* What the exercise asks *
Below is a listing. Copy each line of it that holds the word "pink".
Segment Start: Input for this task
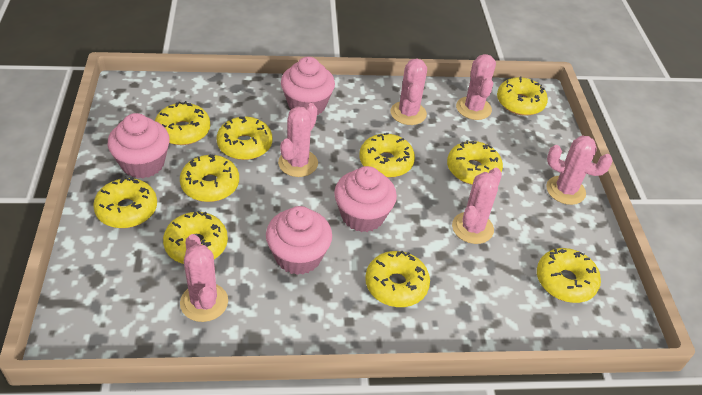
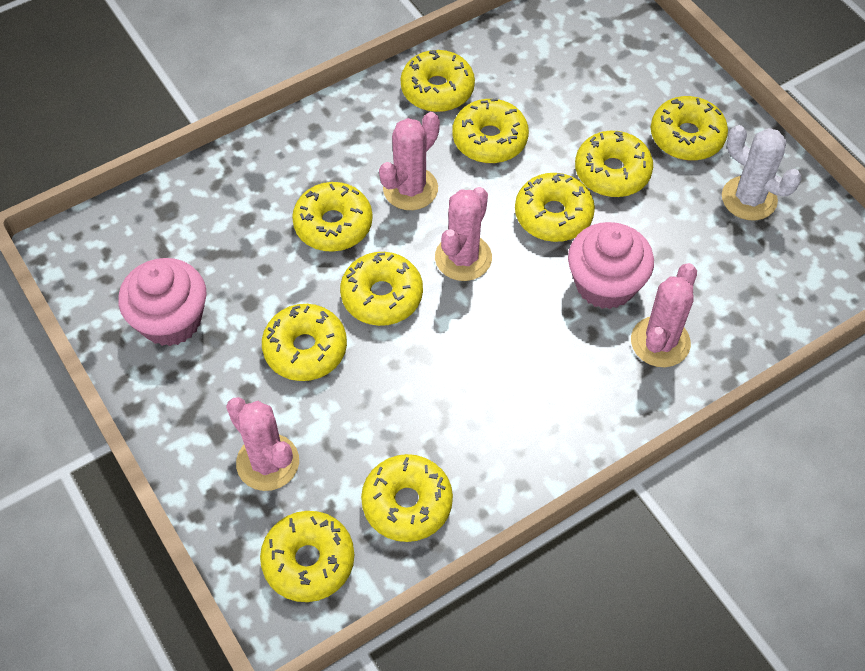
pink cactus: 6 -> 4
pink cupcake: 4 -> 2
white cactus: 0 -> 1

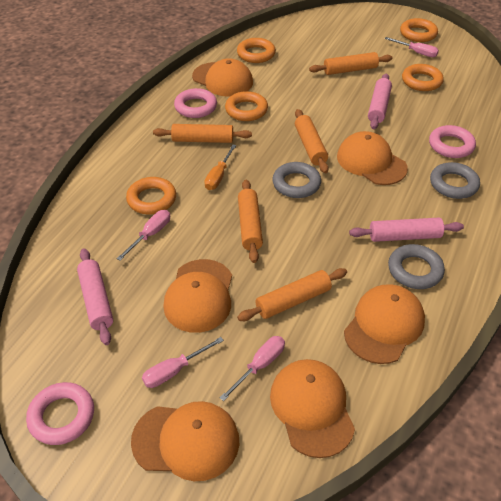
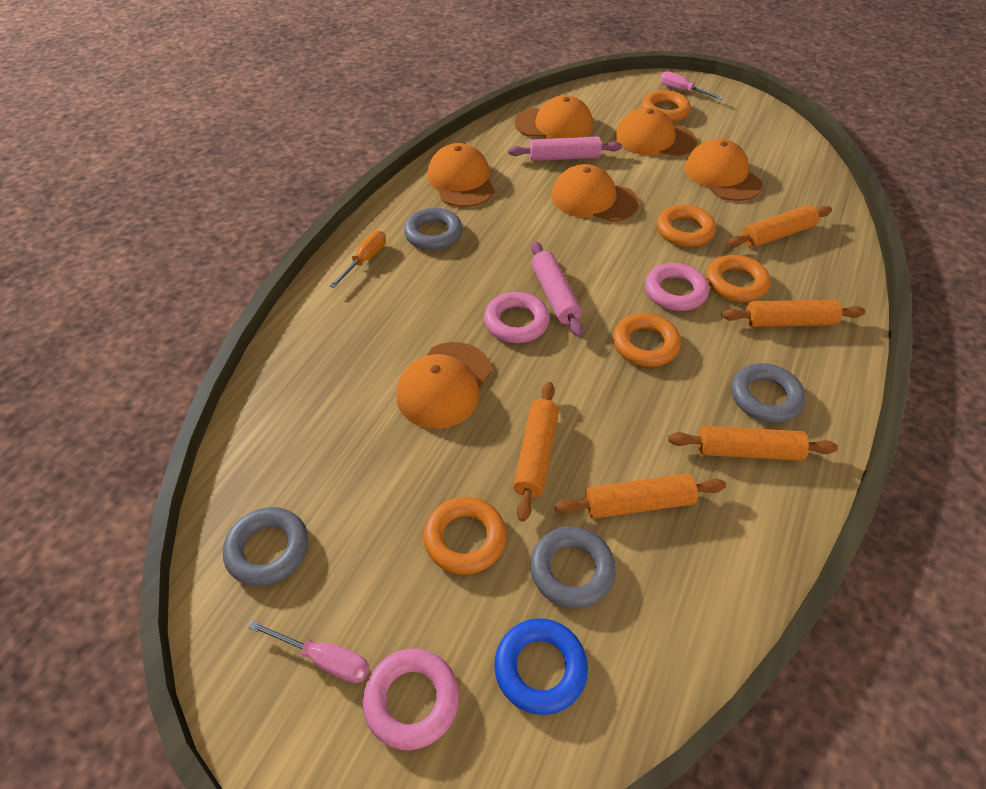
blue ring: 0 -> 1
grey ring: 3 -> 4
pink rolling pin: 3 -> 2
pink screwdriver: 4 -> 2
Segment End: Input for this task
* Task output *
pink cactus: 6 -> 4
pink cupcake: 4 -> 2
pink rolling pin: 3 -> 2
pink screwdriver: 4 -> 2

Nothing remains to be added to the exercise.